All of the data must be output exactly, with every picture left out.

■ **Extracted records**
+===+

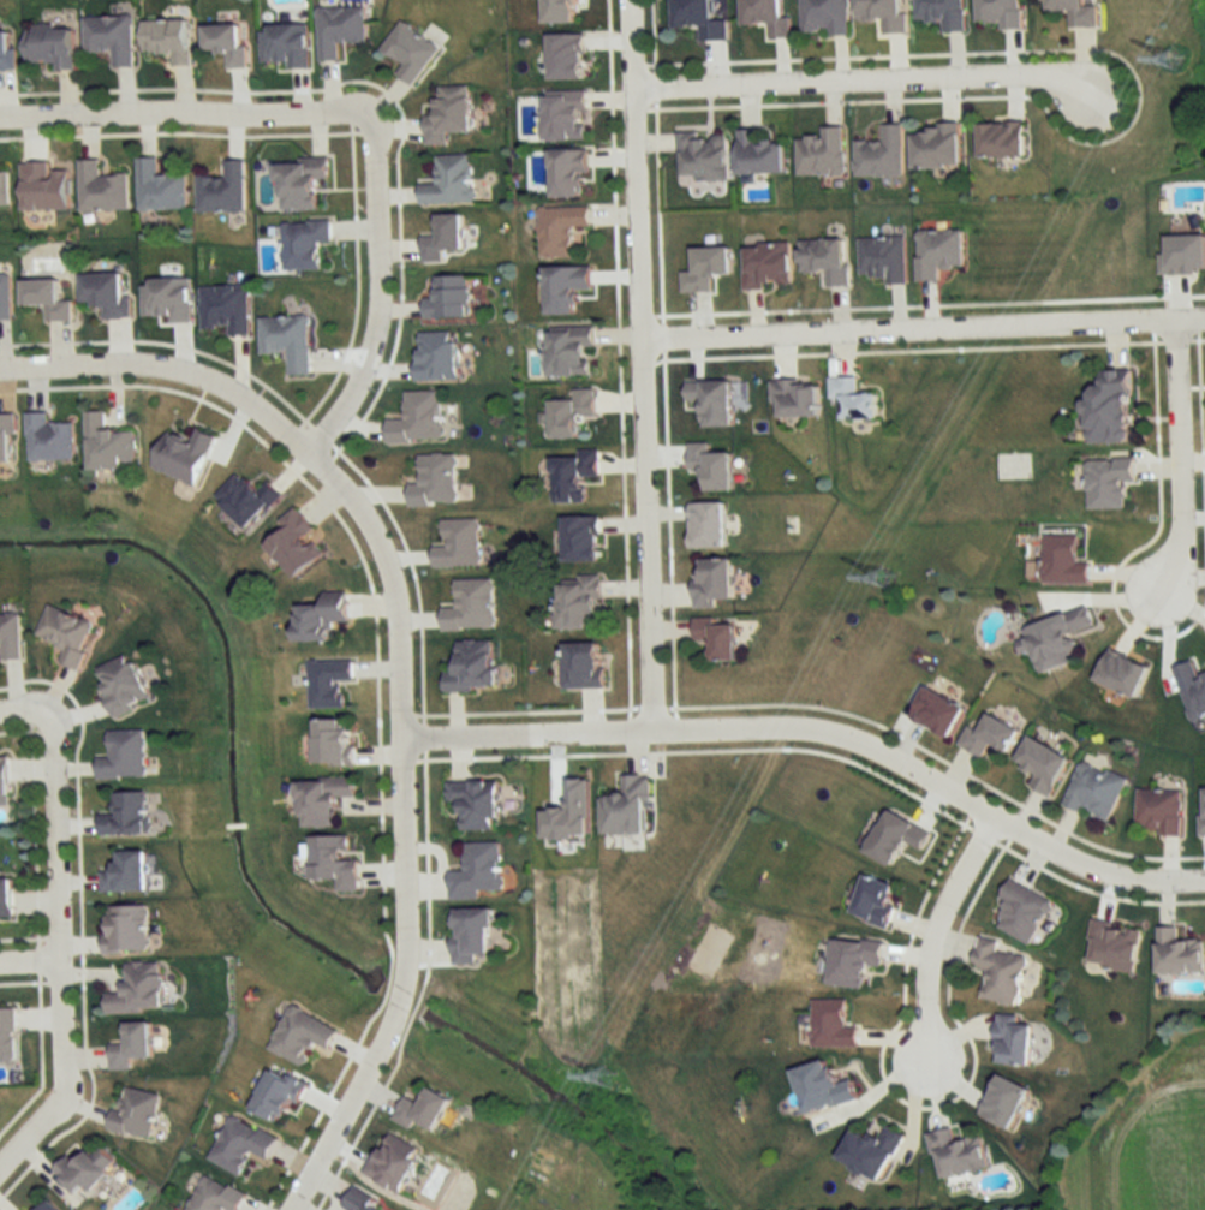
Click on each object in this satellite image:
building: (560, 11)
building: (1000, 12)
building: (1076, 12)
building: (884, 13)
building: (943, 13)
building: (766, 16)
building: (825, 17)
building: (698, 18)
building: (338, 30)
building: (110, 38)
building: (167, 39)
building: (225, 44)
building: (283, 46)
building: (49, 47)
building: (6, 52)
building: (409, 52)
building: (565, 56)
power tower: (1176, 58)
road: (859, 82)
road: (179, 112)
building: (448, 114)
building: (564, 115)
building: (1001, 139)
building: (936, 147)
building: (822, 152)
building: (759, 153)
building: (881, 153)
building: (702, 156)
building: (568, 173)
building: (449, 181)
building: (298, 183)
building: (43, 187)
building: (158, 187)
building: (101, 188)
building: (4, 189)
building: (222, 189)
building: (560, 229)
building: (442, 238)
building: (303, 243)
building: (938, 251)
building: (884, 258)
building: (826, 259)
building: (767, 265)
road: (376, 288)
building: (565, 288)
building: (106, 294)
building: (6, 297)
building: (47, 298)
building: (449, 298)
building: (166, 300)
building: (225, 309)
road: (923, 329)
building: (287, 341)
building: (570, 352)
building: (436, 357)
road: (642, 364)
road: (165, 366)
building: (795, 398)
building: (853, 400)
building: (710, 402)
building: (1109, 409)
building: (571, 413)
building: (417, 420)
building: (7, 437)
building: (51, 439)
building: (109, 446)
building: (185, 456)
road: (1184, 459)
building: (710, 467)
building: (572, 475)
building: (435, 482)
building: (1109, 483)
building: (248, 499)
building: (706, 525)
building: (581, 539)
building: (295, 544)
building: (459, 544)
building: (1063, 560)
power tower: (883, 575)
building: (712, 581)
building: (577, 603)
building: (471, 606)
building: (322, 618)
building: (67, 634)
building: (10, 637)
building: (716, 637)
building: (1055, 639)
building: (583, 665)
building: (473, 667)
building: (1122, 673)
building: (330, 683)
building: (122, 684)
building: (1192, 688)
building: (936, 712)
road: (23, 713)
road: (824, 728)
building: (988, 736)
building: (334, 742)
building: (124, 755)
building: (1042, 764)
building: (3, 782)
building: (1094, 791)
building: (323, 800)
building: (475, 803)
building: (627, 809)
building: (1159, 811)
building: (1202, 812)
building: (125, 815)
road: (406, 830)
building: (335, 863)
building: (478, 871)
building: (125, 873)
building: (5, 899)
building: (874, 901)
building: (1022, 913)
building: (126, 929)
building: (472, 935)
road: (931, 941)
building: (1113, 947)
building: (1178, 953)
road: (28, 954)
road: (57, 954)
building: (852, 962)
building: (999, 972)
building: (138, 989)
building: (832, 1025)
building: (7, 1034)
building: (302, 1035)
building: (1014, 1040)
building: (131, 1046)
power tower: (606, 1077)
building: (821, 1088)
building: (278, 1095)
building: (1004, 1102)
building: (424, 1112)
building: (135, 1114)
crop: (1157, 1140)
building: (241, 1145)
building: (871, 1152)
building: (956, 1154)
building: (393, 1162)
building: (84, 1171)
building: (216, 1196)
building: (362, 1203)
building: (46, 1206)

+===+

■ **Your response**
Click on each object in this satellite image:
building: (560, 11)
building: (1000, 12)
building: (1076, 12)
building: (884, 13)
building: (943, 13)
building: (766, 16)
building: (825, 17)
building: (698, 18)
building: (338, 30)
building: (110, 38)
building: (167, 39)
building: (225, 44)
building: (283, 46)
building: (49, 47)
building: (6, 52)
building: (409, 52)
building: (565, 56)
power tower: (1176, 58)
road: (859, 82)
road: (179, 112)
building: (448, 114)
building: (564, 115)
building: (1001, 139)
building: (936, 147)
building: (822, 152)
building: (759, 153)
building: (881, 153)
building: (702, 156)
building: (568, 173)
building: (449, 181)
building: (298, 183)
building: (43, 187)
building: (158, 187)
building: (101, 188)
building: (4, 189)
building: (222, 189)
building: (560, 229)
building: (442, 238)
building: (303, 243)
building: (938, 251)
building: (884, 258)
building: (826, 259)
building: (767, 265)
road: (376, 288)
building: (565, 288)
building: (106, 294)
building: (6, 297)
building: (47, 298)
building: (449, 298)
building: (166, 300)
building: (225, 309)
road: (923, 329)
building: (287, 341)
building: (570, 352)
building: (436, 357)
road: (642, 364)
road: (165, 366)
building: (795, 398)
building: (853, 400)
building: (710, 402)
building: (1109, 409)
building: (571, 413)
building: (417, 420)
building: (7, 437)
building: (51, 439)
building: (109, 446)
building: (185, 456)
road: (1184, 459)
building: (710, 467)
building: (572, 475)
building: (435, 482)
building: (1109, 483)
building: (248, 499)
building: (706, 525)
building: (581, 539)
building: (295, 544)
building: (459, 544)
building: (1063, 560)
power tower: (883, 575)
building: (712, 581)
building: (577, 603)
building: (471, 606)
building: (322, 618)
building: (67, 634)
building: (10, 637)
building: (716, 637)
building: (1055, 639)
building: (583, 665)
building: (473, 667)
building: (1122, 673)
building: (330, 683)
building: (122, 684)
building: (1192, 688)
building: (936, 712)
road: (23, 713)
road: (824, 728)
building: (988, 736)
building: (334, 742)
building: (124, 755)
building: (1042, 764)
building: (3, 782)
building: (1094, 791)
building: (323, 800)
building: (475, 803)
building: (627, 809)
building: (1159, 811)
building: (1202, 812)
building: (125, 815)
road: (406, 830)
building: (335, 863)
building: (478, 871)
building: (125, 873)
building: (5, 899)
building: (874, 901)
building: (1022, 913)
building: (126, 929)
building: (472, 935)
road: (931, 941)
building: (1113, 947)
building: (1178, 953)
road: (28, 954)
road: (57, 954)
building: (852, 962)
building: (999, 972)
building: (138, 989)
building: (832, 1025)
building: (7, 1034)
building: (302, 1035)
building: (1014, 1040)
building: (131, 1046)
power tower: (606, 1077)
building: (821, 1088)
building: (278, 1095)
building: (1004, 1102)
building: (424, 1112)
building: (135, 1114)
crop: (1157, 1140)
building: (241, 1145)
building: (871, 1152)
building: (956, 1154)
building: (393, 1162)
building: (84, 1171)
building: (216, 1196)
building: (362, 1203)
building: (46, 1206)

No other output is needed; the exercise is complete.